WHAT YOU HAVE TO DO: Reproduce all of the data below word for word, leaving out the pictures.

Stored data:
* * * * * * * * *
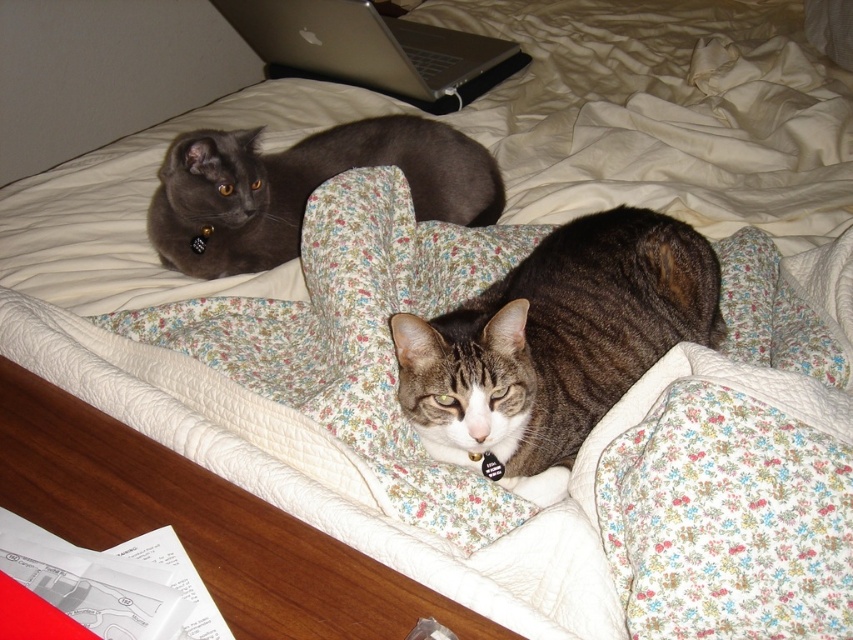
Image resolution: width=853 pixels, height=640 pixels. What do you see at coordinates (556, 339) in the screenshot?
I see `tabby fur cat at center` at bounding box center [556, 339].

Does tabby fur cat at center appear under silver metallic laptop at upper center?

Yes, tabby fur cat at center is below silver metallic laptop at upper center.

Locate an element on the screen. tabby fur cat at center is located at coordinates (556, 339).

Can you confirm if tabby fur cat at center is wider than matte gray cat at upper left?

Incorrect, tabby fur cat at center's width does not surpass matte gray cat at upper left's.

Is tabby fur cat at center positioned at the back of matte gray cat at upper left?

No, it is not.

Between point (527, 268) and point (227, 225), which one is positioned behind?

The point (227, 225) is behind.

Locate an element on the screen. tabby fur cat at center is located at coordinates (556, 339).

Based on the photo, is matte gray cat at upper left bigger than silver metallic laptop at upper center?

Incorrect, matte gray cat at upper left is not larger than silver metallic laptop at upper center.

In the scene shown: Who is positioned more to the right, matte gray cat at upper left or silver metallic laptop at upper center?

matte gray cat at upper left is more to the right.

What are the coordinates of `matte gray cat at upper left` in the screenshot? It's located at (303, 188).

At what (x,y) coordinates should I click in order to perform the action: click on matte gray cat at upper left. Please return your answer as a coordinate pair (x, y). The width and height of the screenshot is (853, 640). Looking at the image, I should click on (303, 188).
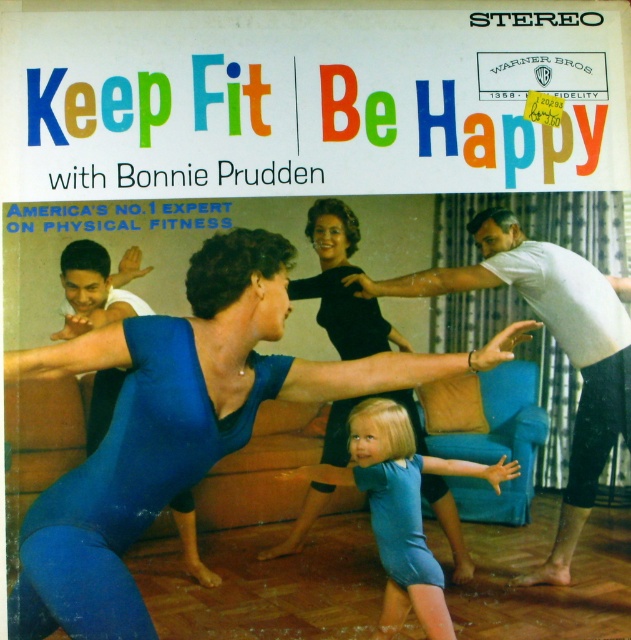
Can you confirm if blue spandex leotard at center is wider than blue fabric child at center?

Indeed, blue spandex leotard at center has a greater width compared to blue fabric child at center.

Can you confirm if blue spandex leotard at center is smaller than blue fabric child at center?

No.

Between point (329, 269) and point (215, 579), which one is positioned in front?

Positioned in front is point (215, 579).

Identify the location of blue spandex leotard at center. The height and width of the screenshot is (640, 631). (343, 285).

Who is lower down, blue denim shorts at center or blue fabric child at center?

blue denim shorts at center

Who is more distant from viewer, (410, 497) or (90, 428)?

Point (410, 497)

You are a GUI agent. You are given a task and a screenshot of the screen. Output one action in this format:
    pyautogui.click(x=<x>, y=<y>)
    Task: Click on the blue denim shorts at center
    The width and height of the screenshot is (631, 640).
    Given the screenshot: What is the action you would take?
    pyautogui.click(x=401, y=461)

Is blue spandex leotard at center wider than blue denim shorts at center?

Indeed, blue spandex leotard at center has a greater width compared to blue denim shorts at center.

At what (x,y) coordinates should I click in order to perform the action: click on blue spandex leotard at center. Please return your answer as a coordinate pair (x, y). Looking at the image, I should click on (343, 285).

Between point (327, 321) and point (410, 426), which one is positioned in front?

Point (327, 321) is more forward.

The height and width of the screenshot is (640, 631). Identify the location of blue spandex leotard at center. (343, 285).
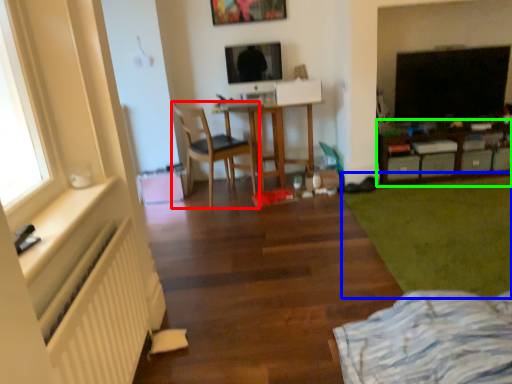
Question: Which object is the closest to the chair (highlighted by a red box)? Choose among these: grass (highlighted by a blue box) or table (highlighted by a green box).

Choices:
 (A) grass
 (B) table

Answer: (A)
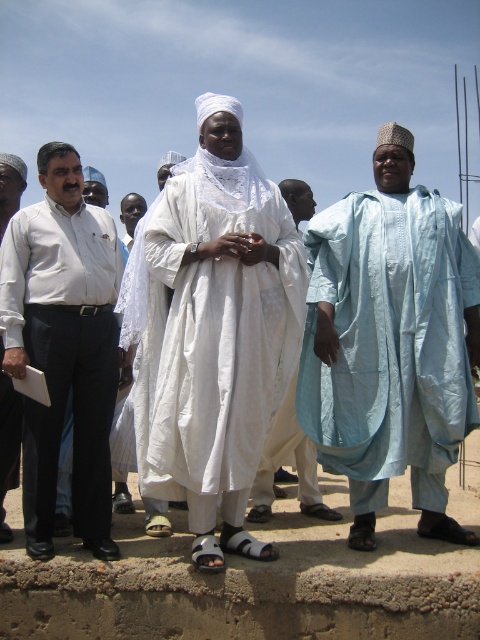
Question: Is white shirt at left positioned in front of white cotton robe at center?

Choices:
 (A) yes
 (B) no

Answer: (A)

Question: Which object is farther from the camera taking this photo?

Choices:
 (A) white shirt at left
 (B) light blue fabric at center
 (C) white matte shirt at left

Answer: (C)

Question: Which point appears farthest from the camera in this image?

Choices:
 (A) (259, 522)
 (B) (455, 221)

Answer: (A)

Question: Is the position of white shirt at left more distant than that of white cotton robe at center?

Choices:
 (A) yes
 (B) no

Answer: (B)

Question: Which point appears closest to the camera in this image?

Choices:
 (A) (419, 284)
 (B) (47, 221)

Answer: (A)

Question: Is white shirt at left below white cotton robe at center?

Choices:
 (A) no
 (B) yes

Answer: (B)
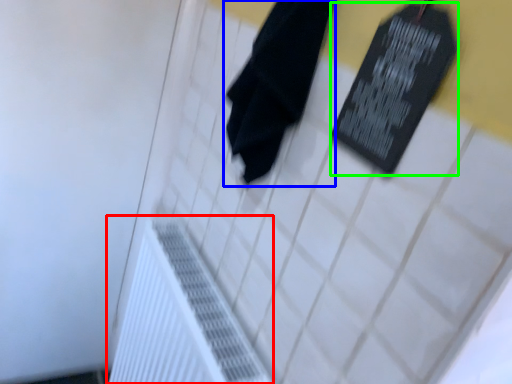
Question: Considering the real-world distances, which object is farthest from radiator (highlighted by a red box)? towel (highlighted by a blue box) or bulletin board (highlighted by a green box)?

Choices:
 (A) towel
 (B) bulletin board

Answer: (B)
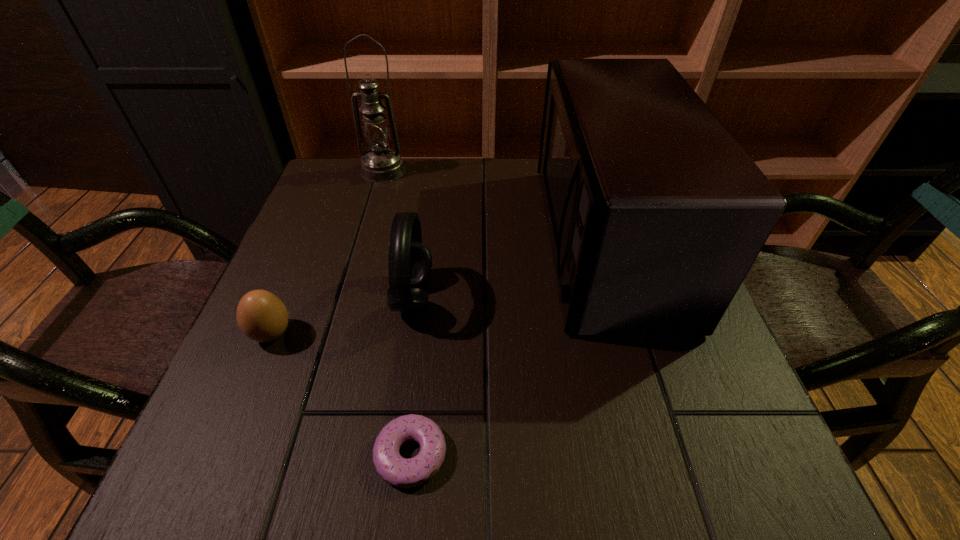
Image resolution: width=960 pixels, height=540 pixels. What are the coordinates of `vacant area situated 0.120m on the front-facing side of the rightmost object` in the screenshot? It's located at point(488,241).

Identify the location of vacant region located on the earcups of the headset. The image size is (960, 540). (532, 297).

The width and height of the screenshot is (960, 540). I want to click on free space located 0.390m on the right of the leftmost object, so click(516, 334).

Find the location of a particular element. The width and height of the screenshot is (960, 540). vacant area situated 0.100m on the right of the shortest object is located at coordinates (517, 454).

Image resolution: width=960 pixels, height=540 pixels. I want to click on oil lamp located in the far edge section of the desktop, so click(x=381, y=164).

Identify the location of microwave_oven present at the far edge. This screenshot has height=540, width=960. (656, 214).

This screenshot has width=960, height=540. I want to click on object situated at the near edge, so click(x=394, y=469).

This screenshot has width=960, height=540. What are the coordinates of `oil lamp that is at the left edge` in the screenshot? It's located at tap(381, 164).

At what (x,y) coordinates should I click in order to perform the action: click on boiled egg positioned at the left edge. Please return your answer as a coordinate pair (x, y). Image resolution: width=960 pixels, height=540 pixels. Looking at the image, I should click on (261, 316).

Find the location of a particular element. This screenshot has height=540, width=960. object that is at the right edge is located at coordinates (656, 214).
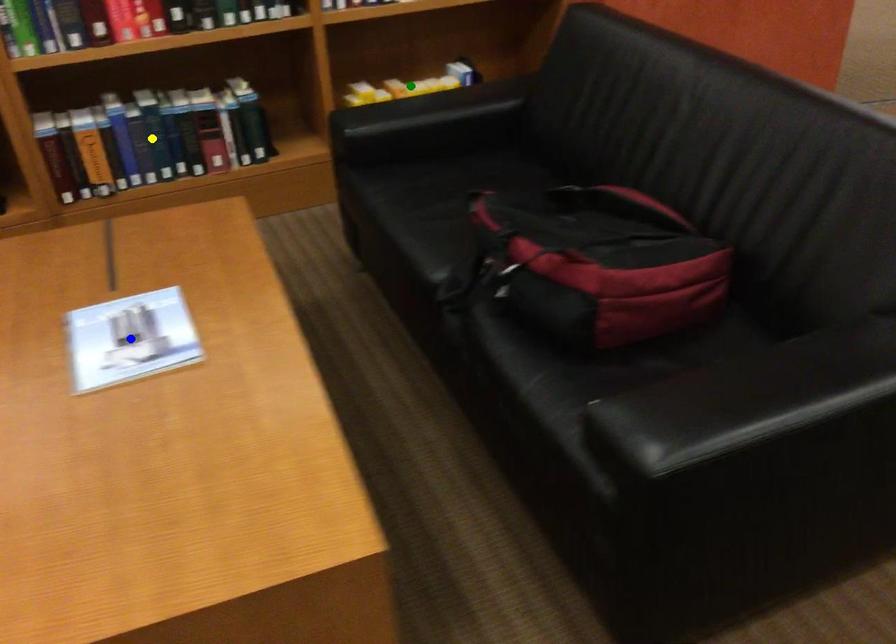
* * * * * * * * *
RESPONSE BOX:
Image resolution: width=853 pixels, height=640 pixels. What do you see at coordinates (556, 339) in the screenshot?
I see `tabby fur cat at center` at bounding box center [556, 339].

Does tabby fur cat at center appear under silver metallic laptop at upper center?

Yes, tabby fur cat at center is below silver metallic laptop at upper center.

Locate an element on the screen. tabby fur cat at center is located at coordinates (556, 339).

Can you confirm if tabby fur cat at center is wider than matte gray cat at upper left?

Incorrect, tabby fur cat at center's width does not surpass matte gray cat at upper left's.

Is tabby fur cat at center positioned at the back of matte gray cat at upper left?

No, it is not.

Between point (527, 268) and point (227, 225), which one is positioned behind?

The point (227, 225) is behind.

Locate an element on the screen. tabby fur cat at center is located at coordinates (556, 339).

Based on the photo, is matte gray cat at upper left bigger than silver metallic laptop at upper center?

Incorrect, matte gray cat at upper left is not larger than silver metallic laptop at upper center.

In the scene shown: Who is positioned more to the right, matte gray cat at upper left or silver metallic laptop at upper center?

matte gray cat at upper left is more to the right.

What are the coordinates of `matte gray cat at upper left` in the screenshot? It's located at (303, 188).

At what (x,y) coordinates should I click in order to perform the action: click on matte gray cat at upper left. Please return your answer as a coordinate pair (x, y). The width and height of the screenshot is (853, 640). Looking at the image, I should click on (303, 188).
Can you confirm if blue spandex leotard at center is wider than blue fabric child at center?

Indeed, blue spandex leotard at center has a greater width compared to blue fabric child at center.

Can you confirm if blue spandex leotard at center is smaller than blue fabric child at center?

No.

Between point (329, 269) and point (215, 579), which one is positioned in front?

Positioned in front is point (215, 579).

Identify the location of blue spandex leotard at center. The height and width of the screenshot is (640, 631). (343, 285).

Who is lower down, blue denim shorts at center or blue fabric child at center?

blue denim shorts at center

Who is more distant from viewer, (410, 497) or (90, 428)?

Point (410, 497)

You are a GUI agent. You are given a task and a screenshot of the screen. Output one action in this format:
    pyautogui.click(x=<x>, y=<y>)
    Task: Click on the blue denim shorts at center
    The width and height of the screenshot is (631, 640).
    Given the screenshot: What is the action you would take?
    pyautogui.click(x=401, y=461)

Is blue spandex leotard at center wider than blue denim shorts at center?

Indeed, blue spandex leotard at center has a greater width compared to blue denim shorts at center.

At what (x,y) coordinates should I click in order to perform the action: click on blue spandex leotard at center. Please return your answer as a coordinate pair (x, y). Looking at the image, I should click on (343, 285).

Between point (327, 321) and point (410, 426), which one is positioned in front?

Point (327, 321) is more forward.

The height and width of the screenshot is (640, 631). Identify the location of blue spandex leotard at center. (343, 285).
Question: Which object is the closest to the chair (highlighted by a red box)? Choose among these: grass (highlighted by a blue box) or table (highlighted by a green box).

Choices:
 (A) grass
 (B) table

Answer: (A)
Question: Is white shirt at left positioned in front of white cotton robe at center?

Choices:
 (A) yes
 (B) no

Answer: (A)

Question: Which object is farther from the camera taking this photo?

Choices:
 (A) white shirt at left
 (B) light blue fabric at center
 (C) white matte shirt at left

Answer: (C)

Question: Which point appears farthest from the camera in this image?

Choices:
 (A) (259, 522)
 (B) (455, 221)

Answer: (A)

Question: Is the position of white shirt at left more distant than that of white cotton robe at center?

Choices:
 (A) yes
 (B) no

Answer: (B)

Question: Which point appears closest to the camera in this image?

Choices:
 (A) (419, 284)
 (B) (47, 221)

Answer: (A)

Question: Is white shirt at left below white cotton robe at center?

Choices:
 (A) no
 (B) yes

Answer: (B)
Question: Considering the real-world distances, which object is farthest from radiator (highlighted by a red box)? towel (highlighted by a blue box) or bulletin board (highlighted by a green box)?

Choices:
 (A) towel
 (B) bulletin board

Answer: (B)
Image resolution: width=960 pixels, height=540 pixels. What are the coordinates of `vacant area situated 0.120m on the front-facing side of the rightmost object` in the screenshot? It's located at point(488,241).

Identify the location of vacant region located on the earcups of the headset. The image size is (960, 540). (532, 297).

The width and height of the screenshot is (960, 540). I want to click on free space located 0.390m on the right of the leftmost object, so click(516, 334).

Find the location of a particular element. The width and height of the screenshot is (960, 540). vacant area situated 0.100m on the right of the shortest object is located at coordinates (517, 454).

Image resolution: width=960 pixels, height=540 pixels. I want to click on oil lamp located in the far edge section of the desktop, so click(x=381, y=164).

Identify the location of microwave_oven present at the far edge. This screenshot has height=540, width=960. (656, 214).

This screenshot has width=960, height=540. I want to click on object situated at the near edge, so click(x=394, y=469).

This screenshot has width=960, height=540. What are the coordinates of `oil lamp that is at the left edge` in the screenshot? It's located at tap(381, 164).

At what (x,y) coordinates should I click in order to perform the action: click on boiled egg positioned at the left edge. Please return your answer as a coordinate pair (x, y). Image resolution: width=960 pixels, height=540 pixels. Looking at the image, I should click on (261, 316).

Find the location of a particular element. This screenshot has height=540, width=960. object that is at the right edge is located at coordinates (656, 214).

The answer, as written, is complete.